BEGIN SOURCE INFORMATION

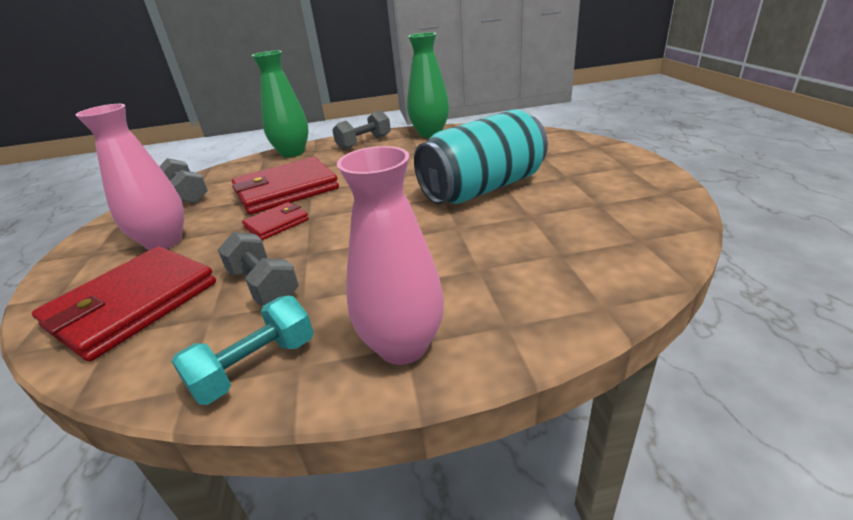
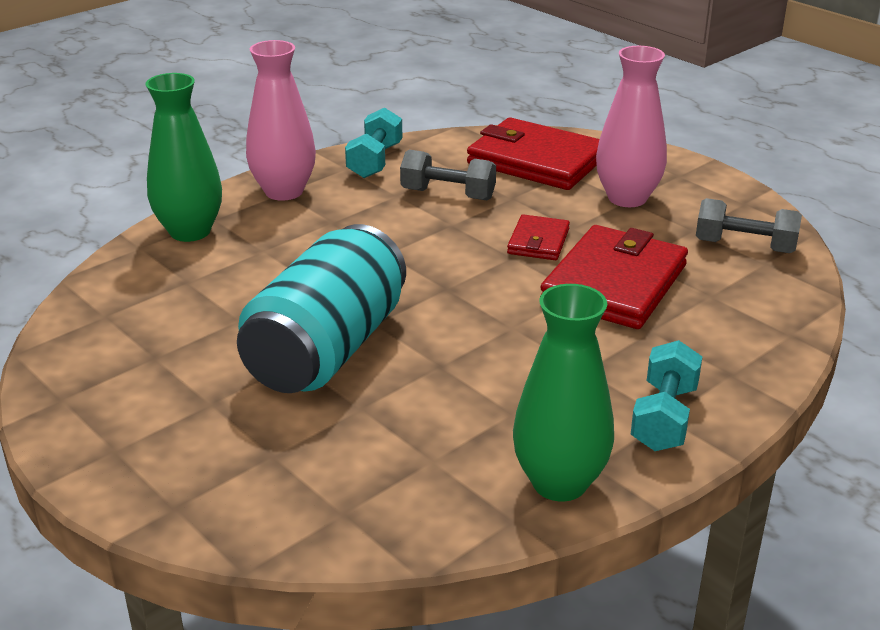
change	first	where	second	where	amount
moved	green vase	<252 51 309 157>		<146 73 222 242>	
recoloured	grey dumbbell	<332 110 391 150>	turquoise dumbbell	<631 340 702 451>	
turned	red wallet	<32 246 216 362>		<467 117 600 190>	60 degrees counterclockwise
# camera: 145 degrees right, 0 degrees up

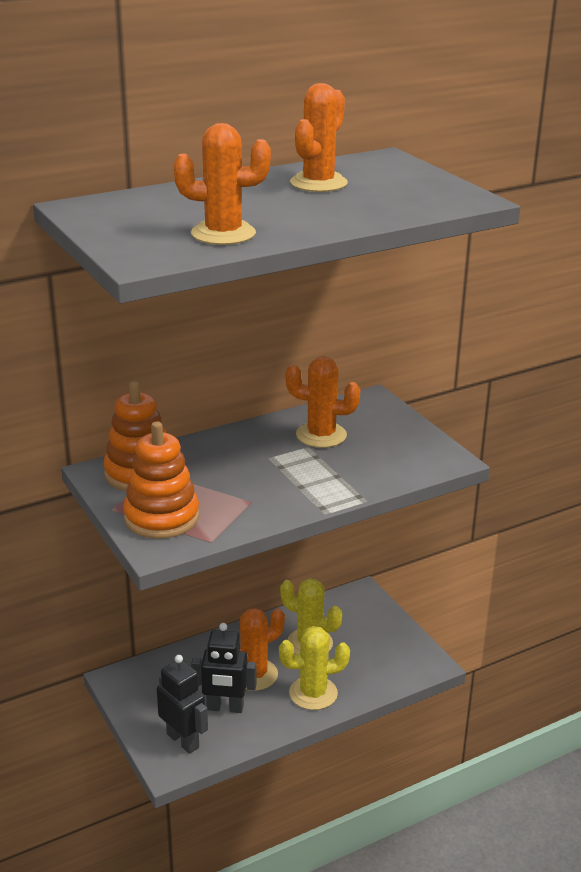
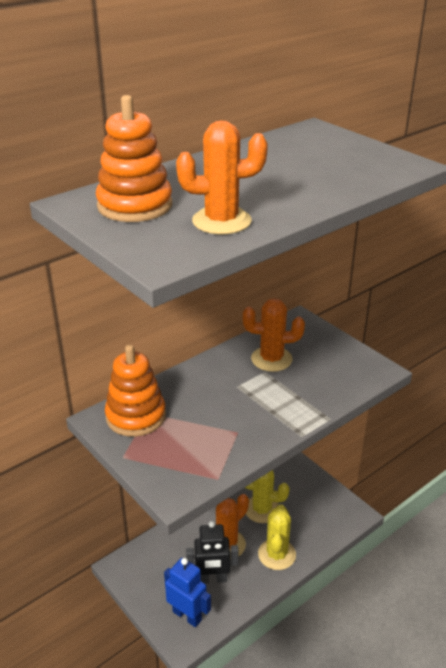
change	first	where	second	where	amount
removed	orange cactus	<290 83 348 192>			
moved	orange stacking toy	<123 421 199 539>		<96 95 172 222>	
turned	yellow cactus	<279 626 350 710>		<258 504 296 570>	60 degrees counterclockwise
recoloured	black robot	<157 655 208 754>	blue robot	<164 558 211 627>	
# camera: 10 degrees left, 5 degrees up

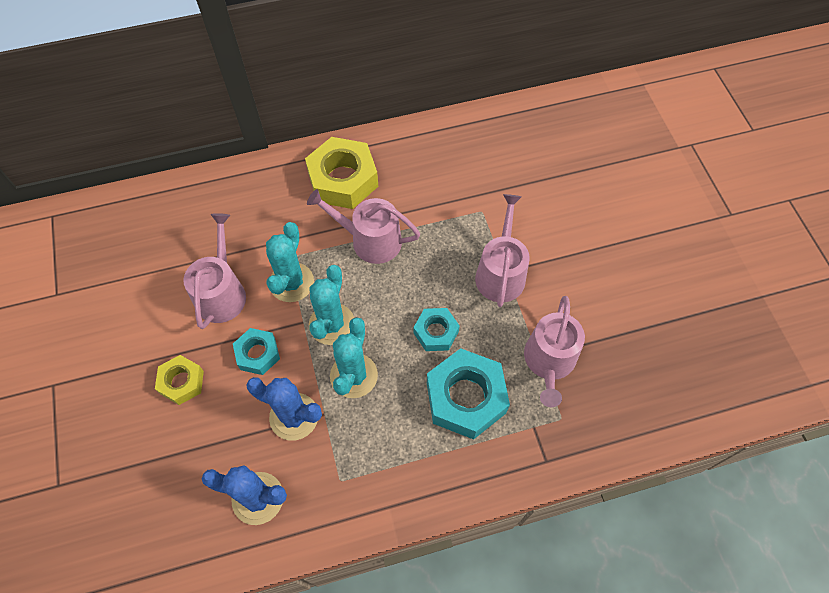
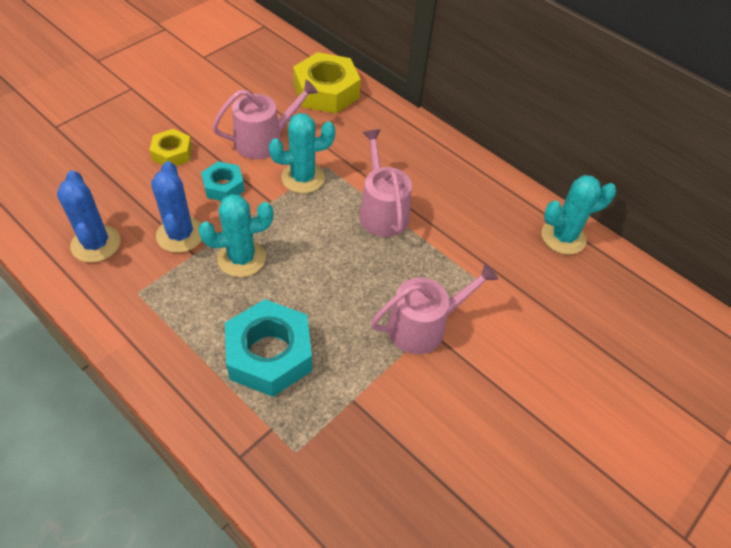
change	first	where	second	where	amount
moved	yellow nut	<305 137 378 209>		<293 52 361 114>	
moved	turquoise cactus	<309 265 354 345>		<541 175 616 255>	
removed	pink watering can	<524 296 585 407>			
removed	turquoise nut	<413 308 460 351>			
# camera: 55 degrees right, 10 degrees down

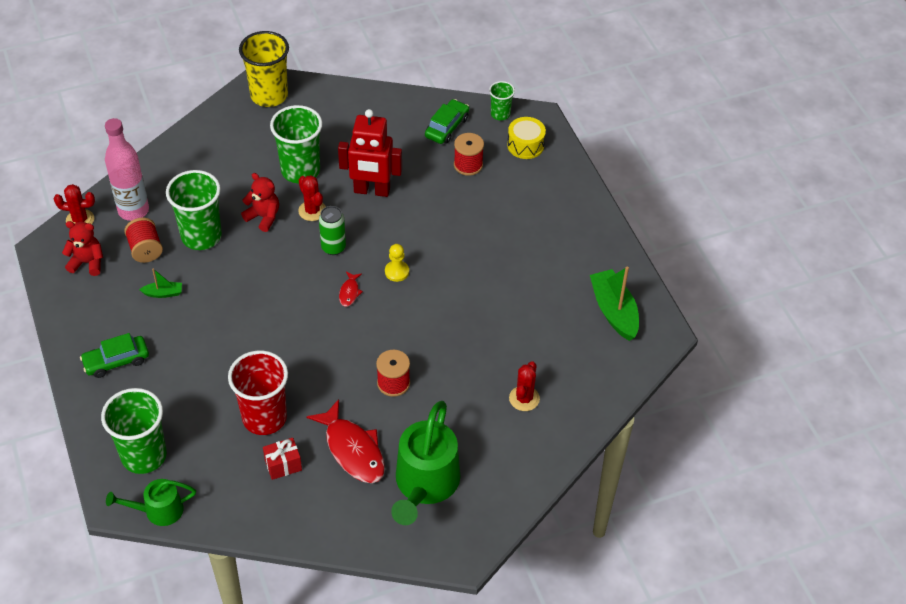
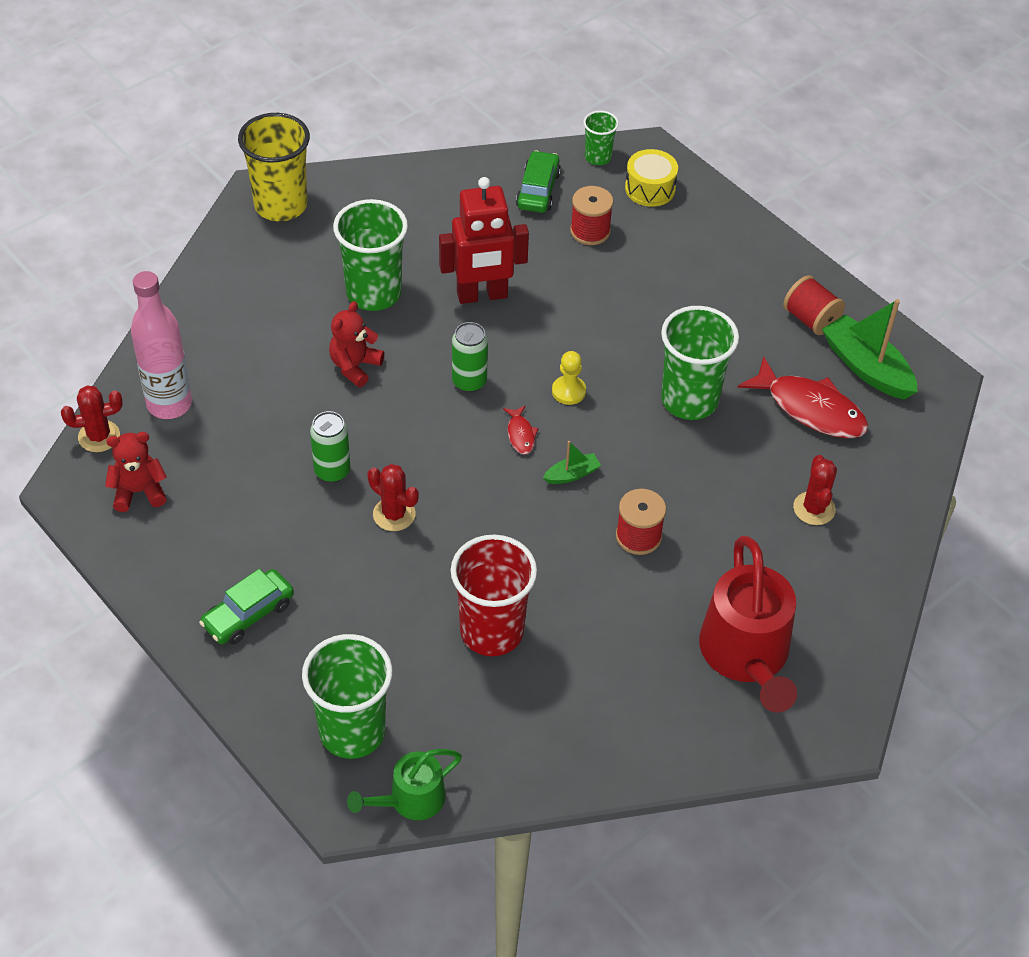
change	first	where	second	where	amount
moved	green cup	<166 170 222 250>		<661 306 739 420>	
turned	red teddy bear	<241 173 279 232>		<329 301 384 387>	75 degrees counterclockwise
moved	red cactus	<298 175 326 221>		<368 464 419 531>	
moved	red spool	<124 218 163 263>		<783 275 845 335>	
moved	green boat	<139 268 182 298>		<543 441 601 484>	
moved	red fish	<307 399 385 483>		<738 356 869 438>	
recoloured	green watering can	<391 401 461 525>	red watering can	<699 536 797 713>	
removed	red gift	<263 438 302 480>			
added			green can	<310 411 350 483>	
# camera: 20 degrees left, 0 degrees up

END SOURCE INFORMATION

* [WHAT THE TASK REQUIRES]: Repeat everything in the entries above word for word, excluding the images.

* [OUTPUT FOR THIS EXERCISE]:
change	first	where	second	where	amount
moved	green vase	<252 51 309 157>		<146 73 222 242>	
recoloured	grey dumbbell	<332 110 391 150>	turquoise dumbbell	<631 340 702 451>	
turned	red wallet	<32 246 216 362>		<467 117 600 190>	60 degrees counterclockwise
# camera: 145 degrees right, 0 degrees up

change	first	where	second	where	amount
removed	orange cactus	<290 83 348 192>			
moved	orange stacking toy	<123 421 199 539>		<96 95 172 222>	
turned	yellow cactus	<279 626 350 710>		<258 504 296 570>	60 degrees counterclockwise
recoloured	black robot	<157 655 208 754>	blue robot	<164 558 211 627>	
# camera: 10 degrees left, 5 degrees up

change	first	where	second	where	amount
moved	yellow nut	<305 137 378 209>		<293 52 361 114>	
moved	turquoise cactus	<309 265 354 345>		<541 175 616 255>	
removed	pink watering can	<524 296 585 407>			
removed	turquoise nut	<413 308 460 351>			
# camera: 55 degrees right, 10 degrees down

change	first	where	second	where	amount
moved	green cup	<166 170 222 250>		<661 306 739 420>	
turned	red teddy bear	<241 173 279 232>		<329 301 384 387>	75 degrees counterclockwise
moved	red cactus	<298 175 326 221>		<368 464 419 531>	
moved	red spool	<124 218 163 263>		<783 275 845 335>	
moved	green boat	<139 268 182 298>		<543 441 601 484>	
moved	red fish	<307 399 385 483>		<738 356 869 438>	
recoloured	green watering can	<391 401 461 525>	red watering can	<699 536 797 713>	
removed	red gift	<263 438 302 480>			
added			green can	<310 411 350 483>	
# camera: 20 degrees left, 0 degrees up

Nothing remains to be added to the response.